*REQUEST*. If an entry below contains an image, drop the image and retype the rest exactly.
Start of DATA EXTRACTS
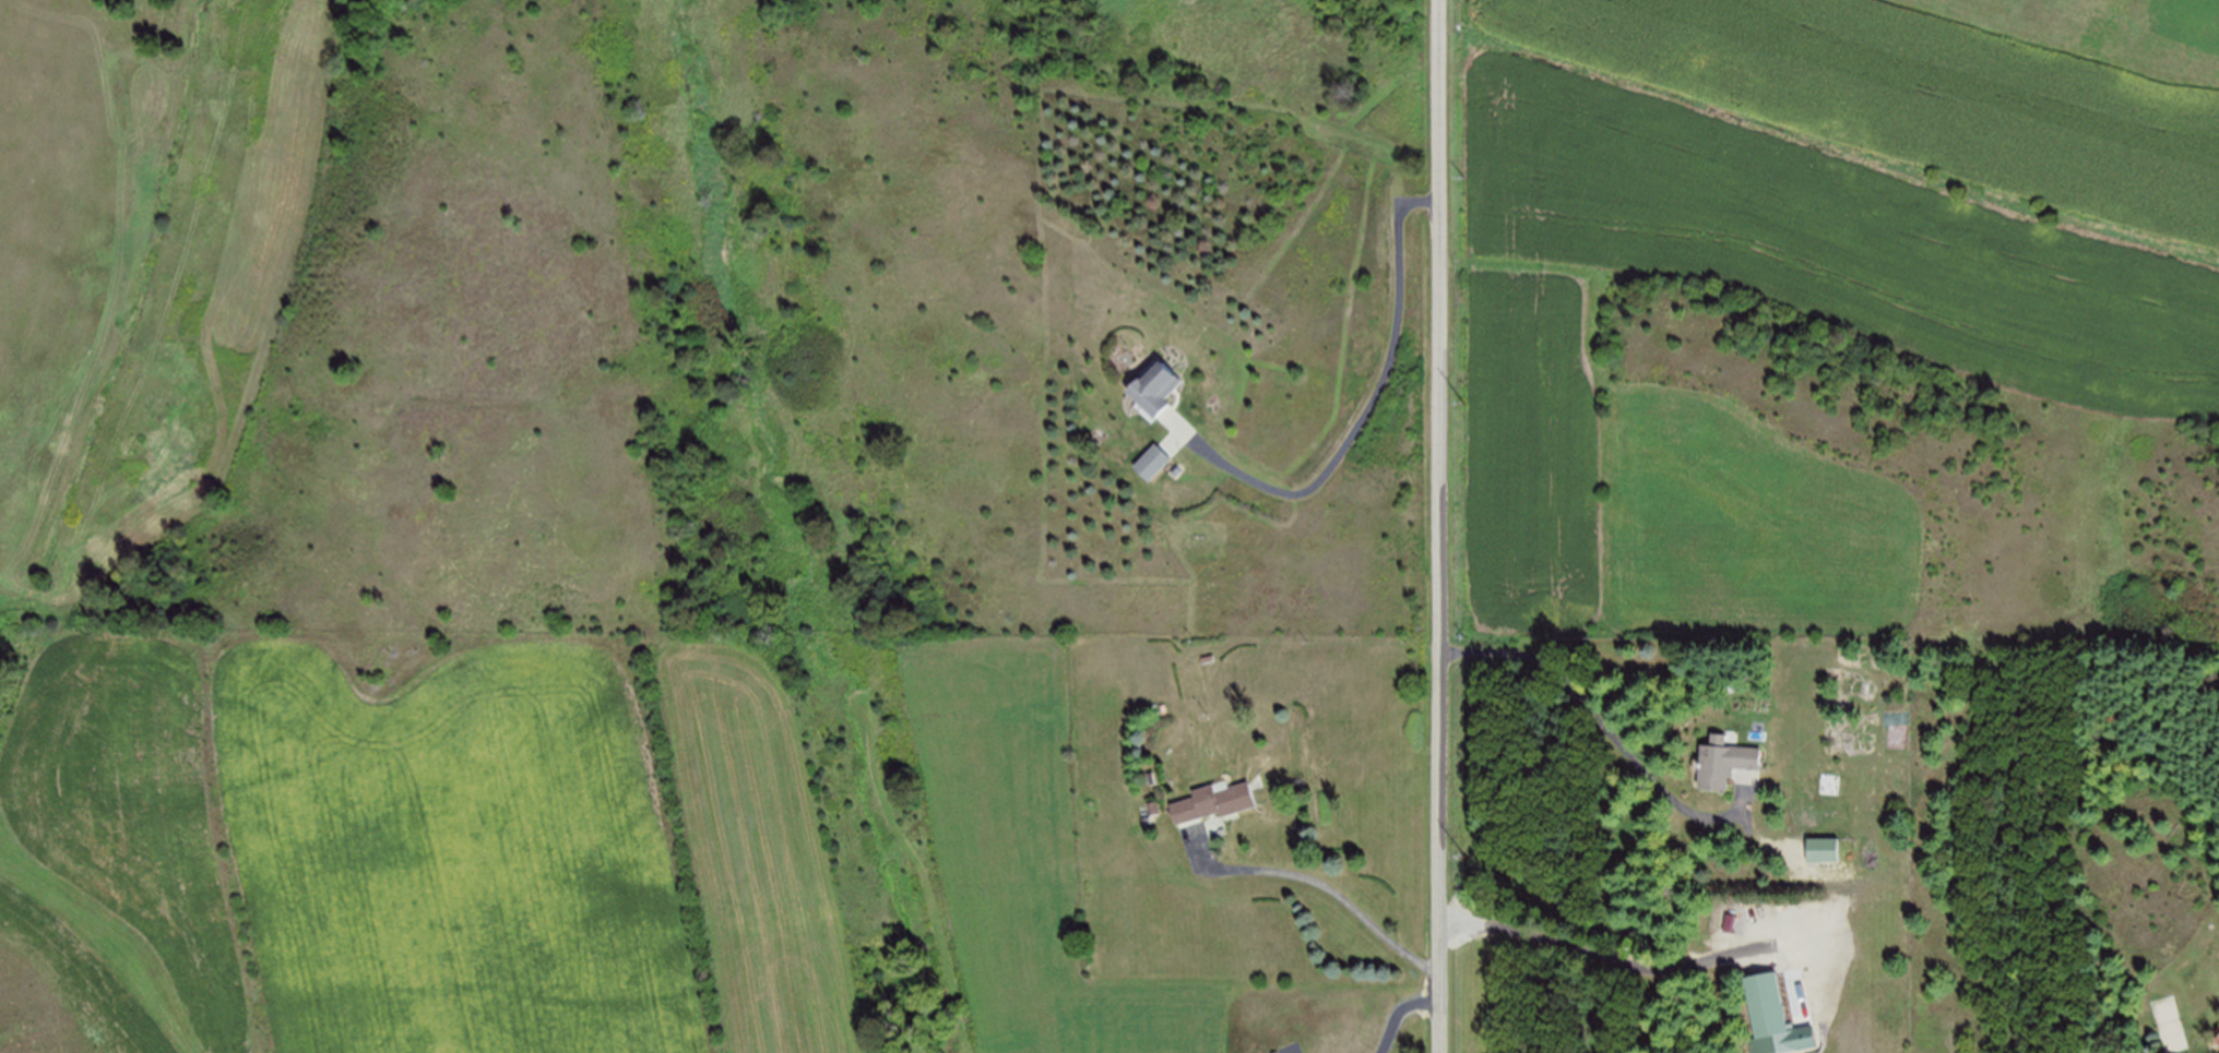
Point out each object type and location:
building: (1152, 389)
road: (1363, 418)
building: (1151, 461)
road: (1441, 526)
road: (1612, 729)
building: (1721, 763)
building: (1214, 801)
building: (1824, 849)
road: (1316, 879)
road: (1613, 958)
building: (1765, 1005)
building: (2218, 1031)
building: (2217, 1037)

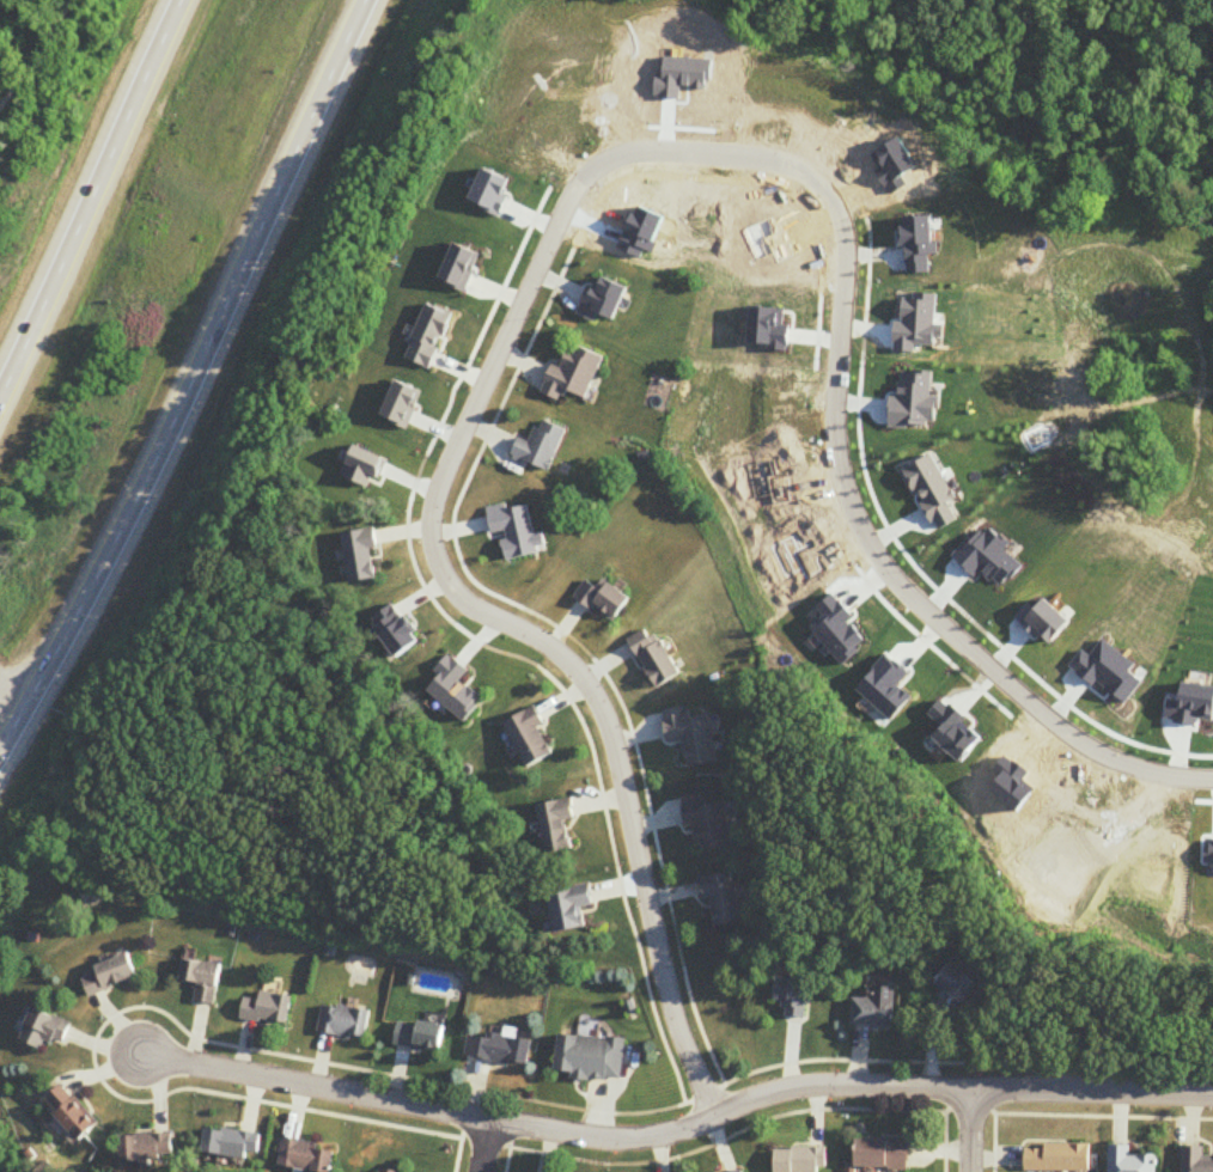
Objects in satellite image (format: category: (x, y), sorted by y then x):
End of DATA EXTRACTS
*REPLY TO THE EXERCISE*.
Point out each object type and location:
building: (1152, 389)
road: (1363, 418)
building: (1151, 461)
road: (1441, 526)
road: (1612, 729)
building: (1721, 763)
building: (1214, 801)
building: (1824, 849)
road: (1316, 879)
road: (1613, 958)
building: (1765, 1005)
building: (2218, 1031)
building: (2217, 1037)

Objects in satellite image (format: category: (x, y), sorted by y then x):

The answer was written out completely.